What to do:
Once you have read the entries, please say how many lines hold the string "arrow", giving the number only.

*** Opening of The input ***

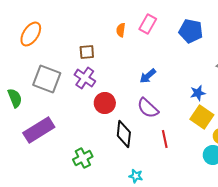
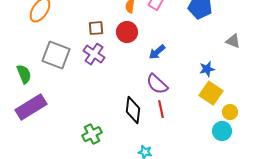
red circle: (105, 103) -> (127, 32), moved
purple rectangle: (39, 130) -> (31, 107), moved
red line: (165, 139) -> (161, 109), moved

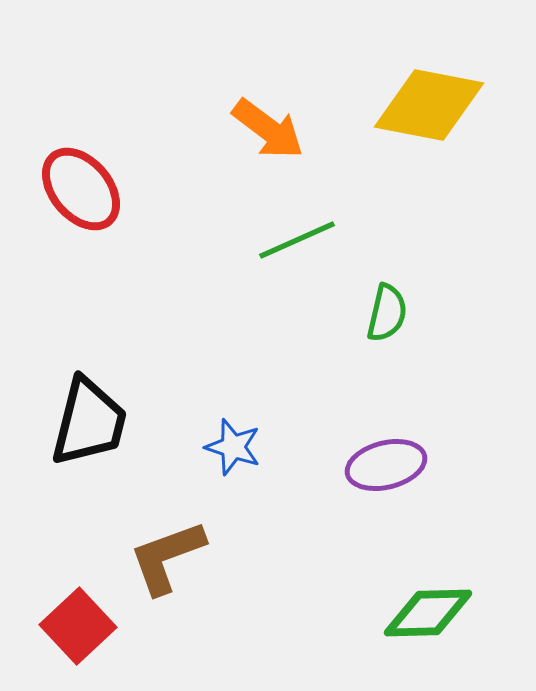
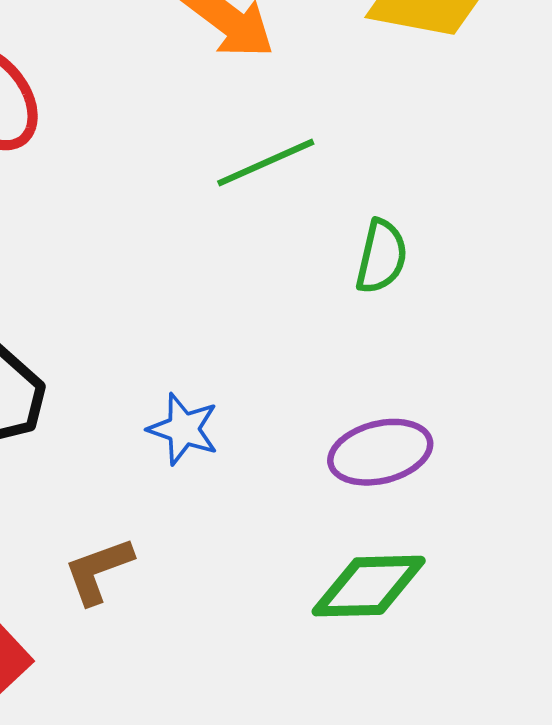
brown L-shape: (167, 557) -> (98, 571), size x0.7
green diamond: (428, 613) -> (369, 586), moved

*** Close of The input ***
*** Opening of The input ***

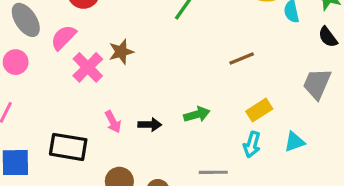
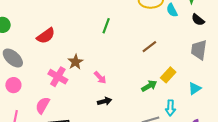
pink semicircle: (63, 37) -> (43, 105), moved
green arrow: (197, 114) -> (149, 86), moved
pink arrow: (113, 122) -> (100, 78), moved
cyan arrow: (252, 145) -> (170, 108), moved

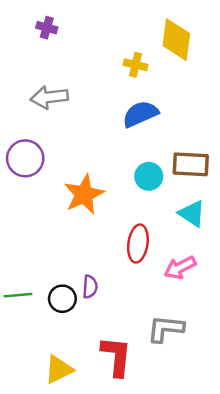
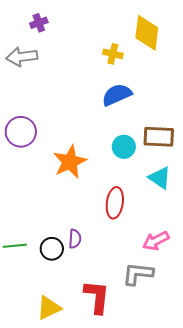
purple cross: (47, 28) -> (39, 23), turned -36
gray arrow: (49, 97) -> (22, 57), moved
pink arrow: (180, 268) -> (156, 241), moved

*** Close of The input ***

Answer below:
5